The answer must be only the lines below from the one holding "P3 pin 2: INT -> GND" down to the one holding "T3: PMOS SI2301", ends included, printed exactly; please omit all pictures.
DATA RECORDS START
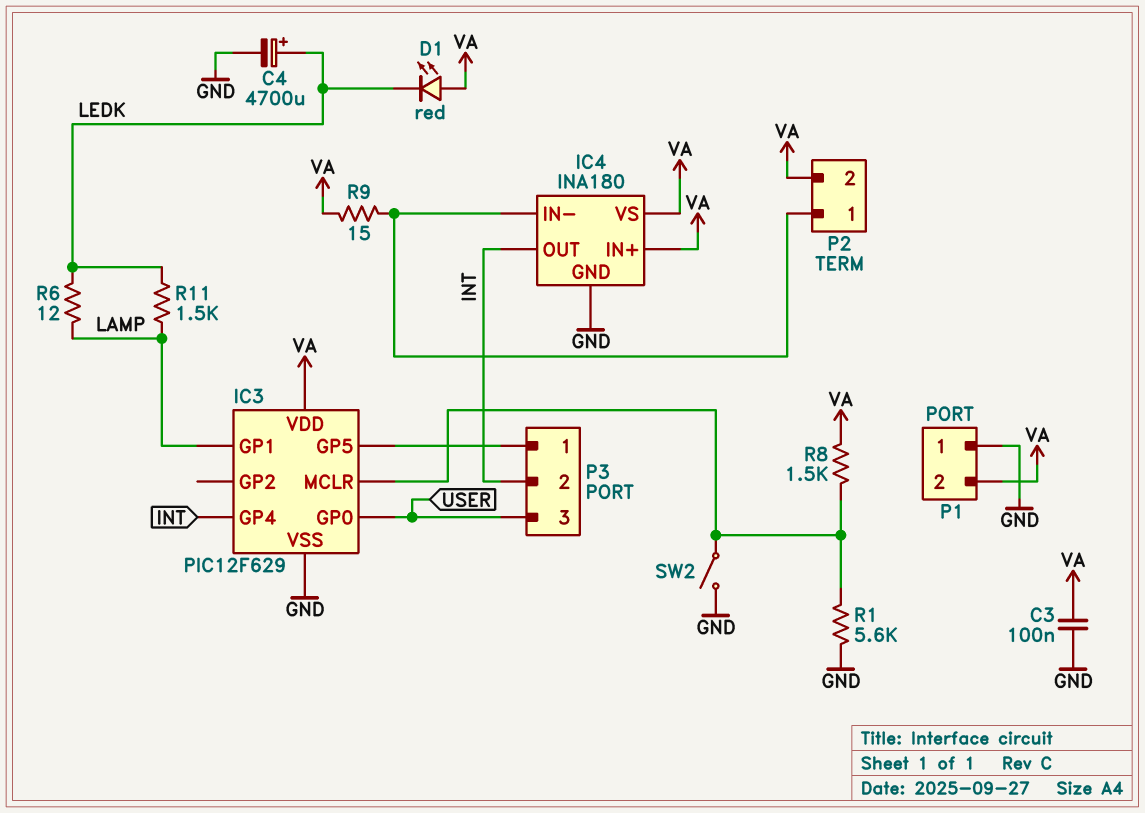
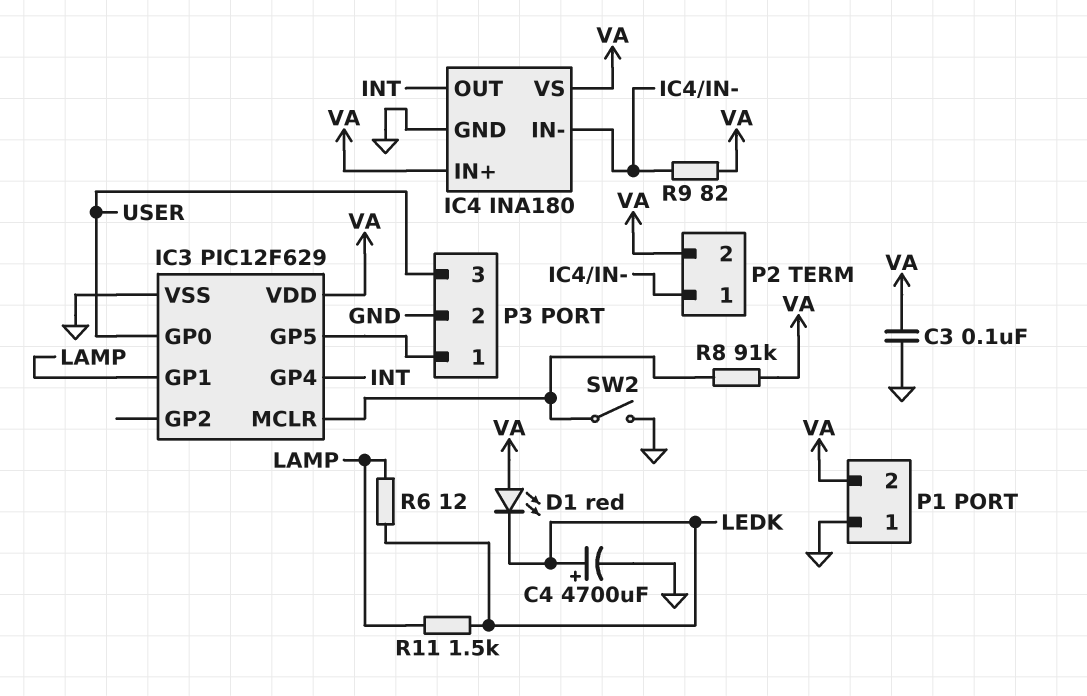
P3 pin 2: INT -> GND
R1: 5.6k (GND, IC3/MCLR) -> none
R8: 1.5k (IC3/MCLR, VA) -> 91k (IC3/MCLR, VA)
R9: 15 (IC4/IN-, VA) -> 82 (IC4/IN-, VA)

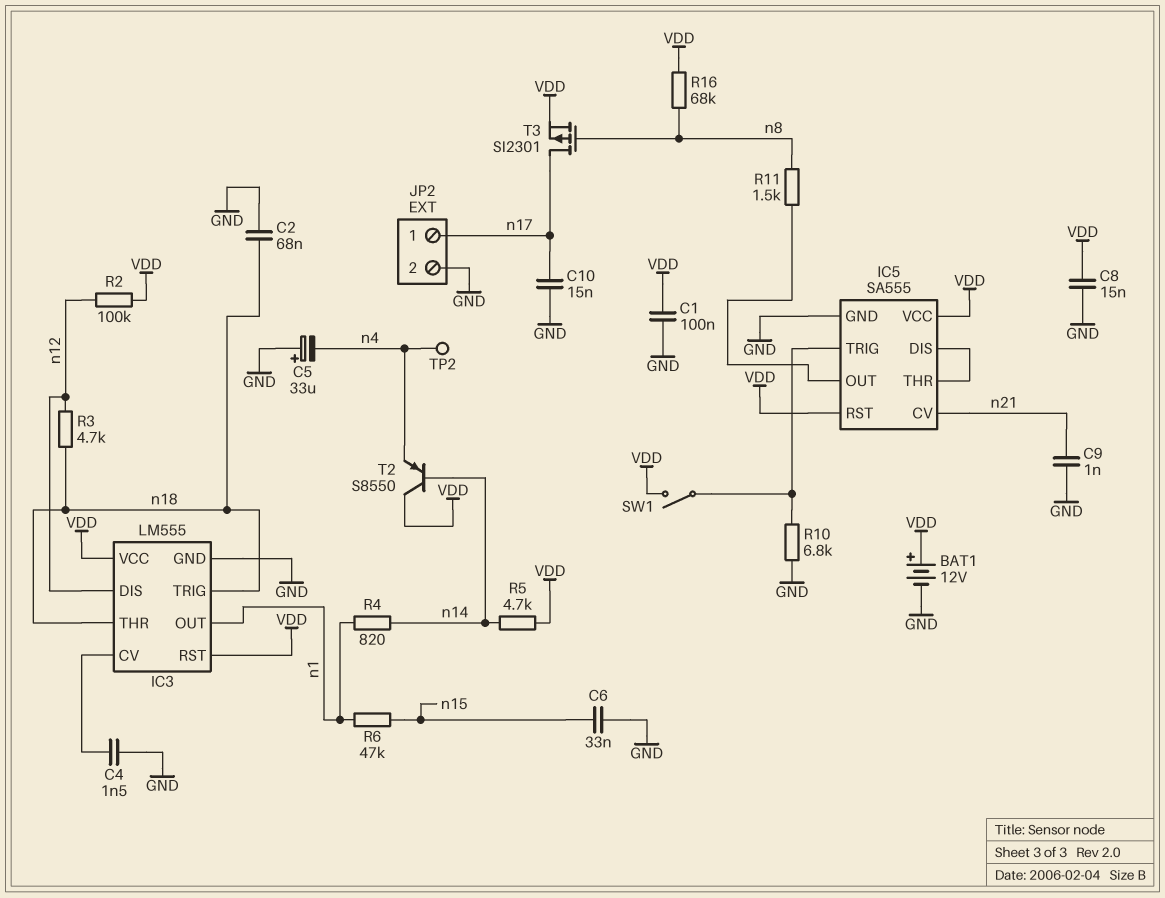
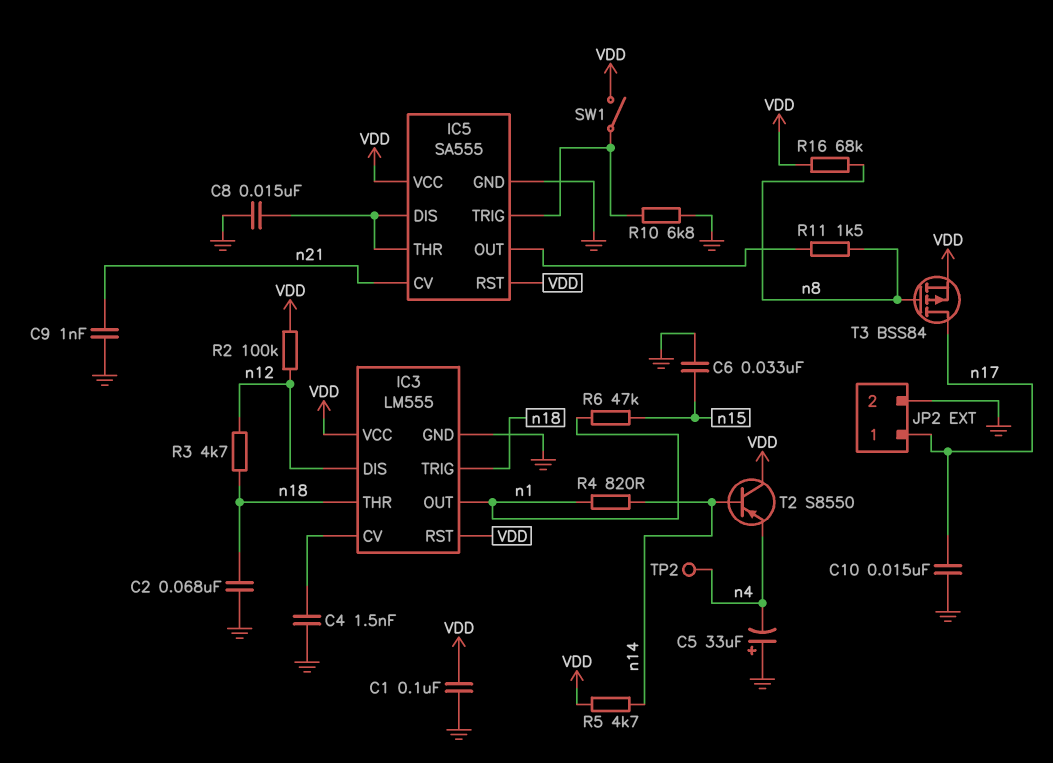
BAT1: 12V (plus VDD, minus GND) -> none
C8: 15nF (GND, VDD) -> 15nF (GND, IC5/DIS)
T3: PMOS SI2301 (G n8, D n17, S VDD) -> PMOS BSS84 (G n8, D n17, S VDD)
DATA RECORDS END
DATA RECORDS START
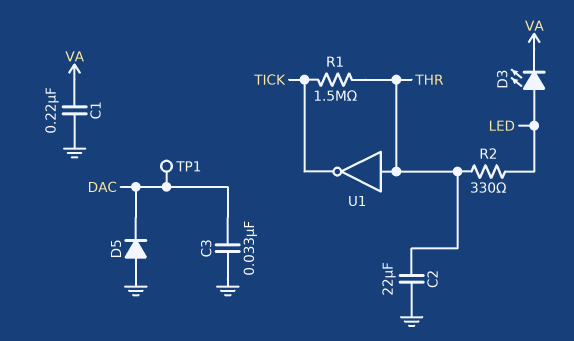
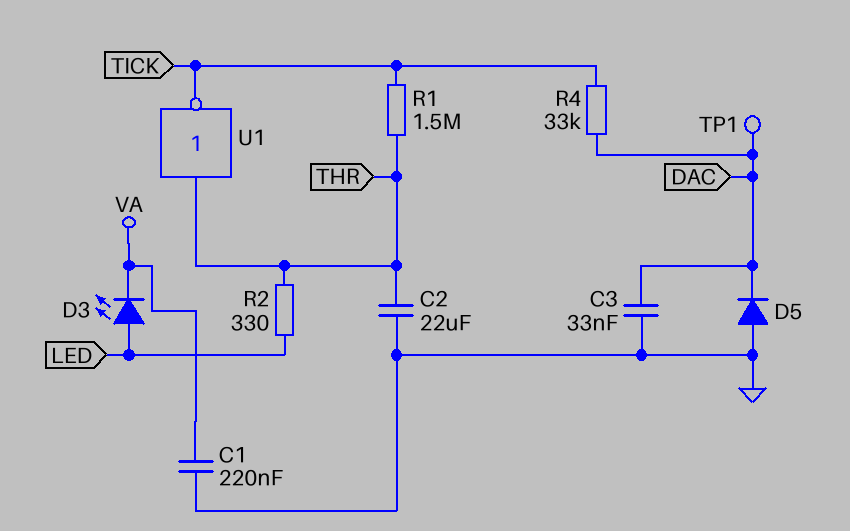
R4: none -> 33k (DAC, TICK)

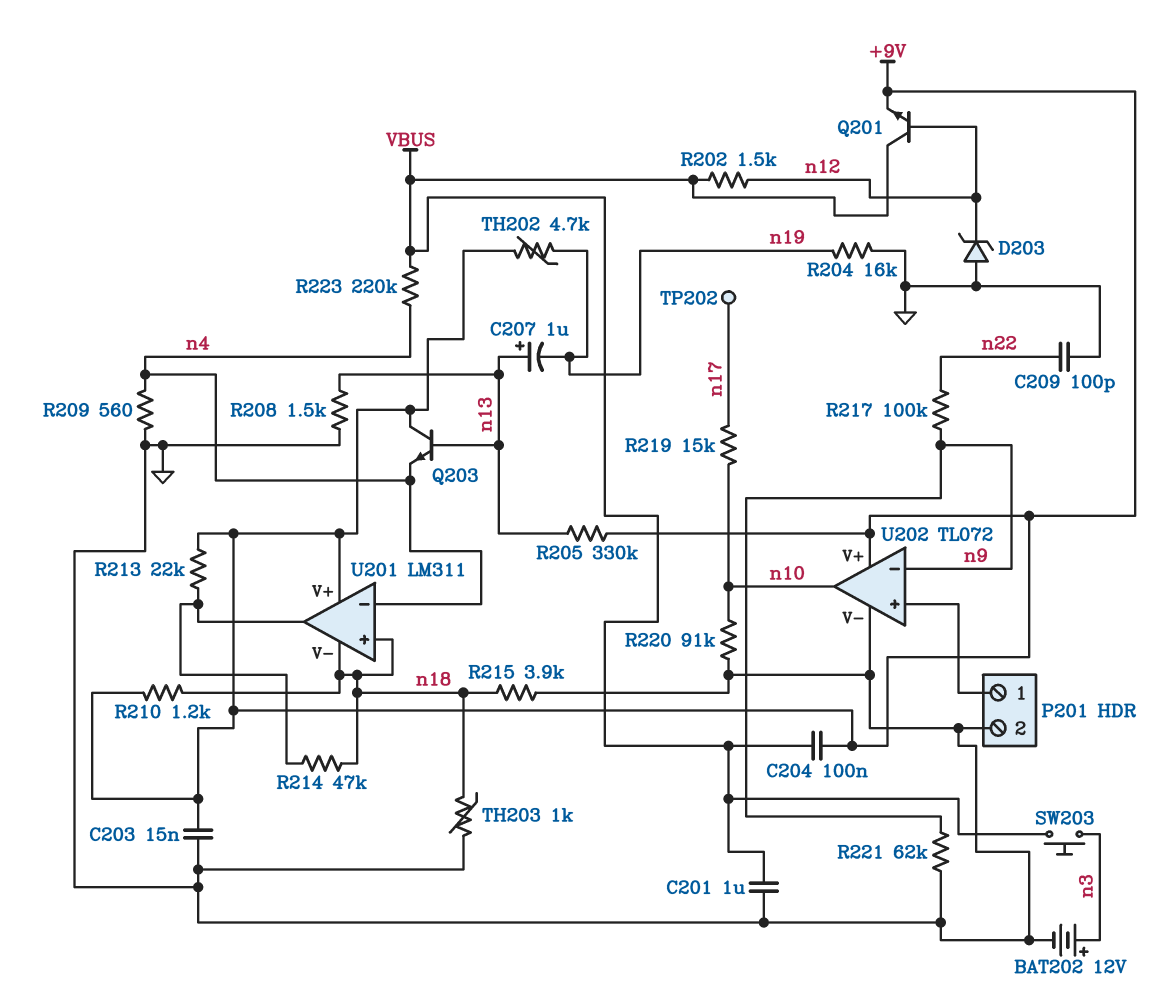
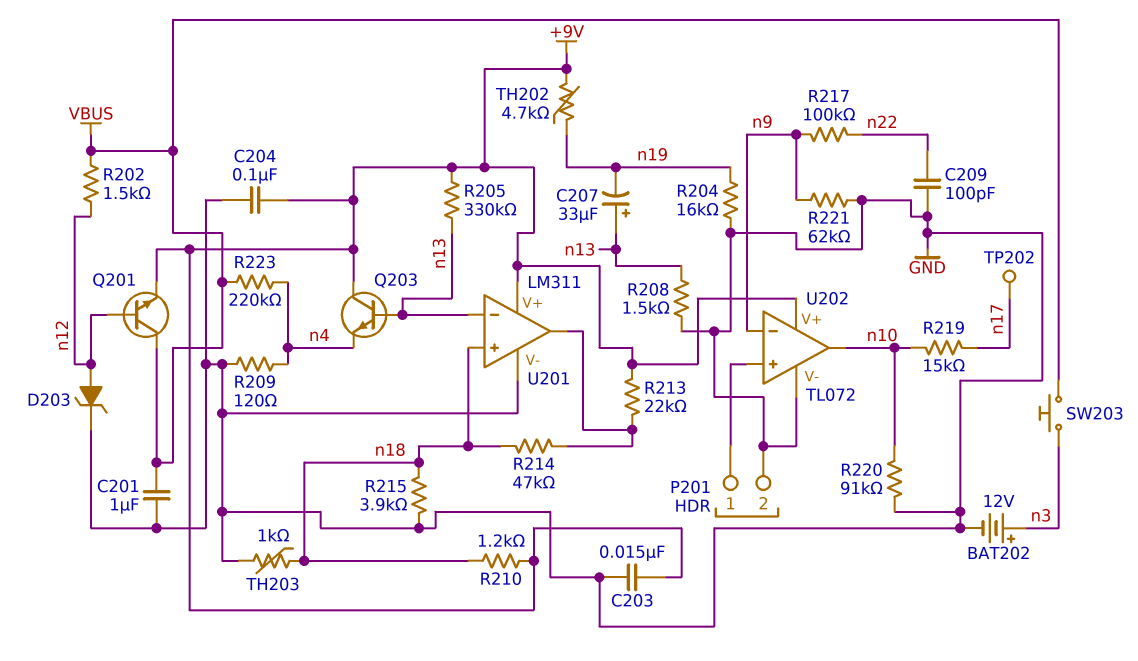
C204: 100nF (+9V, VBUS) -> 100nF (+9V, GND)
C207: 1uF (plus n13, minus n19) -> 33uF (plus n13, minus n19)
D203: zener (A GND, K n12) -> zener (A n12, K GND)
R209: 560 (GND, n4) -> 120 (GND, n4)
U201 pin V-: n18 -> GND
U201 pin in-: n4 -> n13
DATA RECORDS END
- RESULT FOR THIS EXERCISE:
P3 pin 2: INT -> GND
R1: 5.6k (GND, IC3/MCLR) -> none
R8: 1.5k (IC3/MCLR, VA) -> 91k (IC3/MCLR, VA)
R9: 15 (IC4/IN-, VA) -> 82 (IC4/IN-, VA)

BAT1: 12V (plus VDD, minus GND) -> none
C8: 15nF (GND, VDD) -> 15nF (GND, IC5/DIS)
T3: PMOS SI2301 (G n8, D n17, S VDD) -> PMOS BSS84 (G n8, D n17, S VDD)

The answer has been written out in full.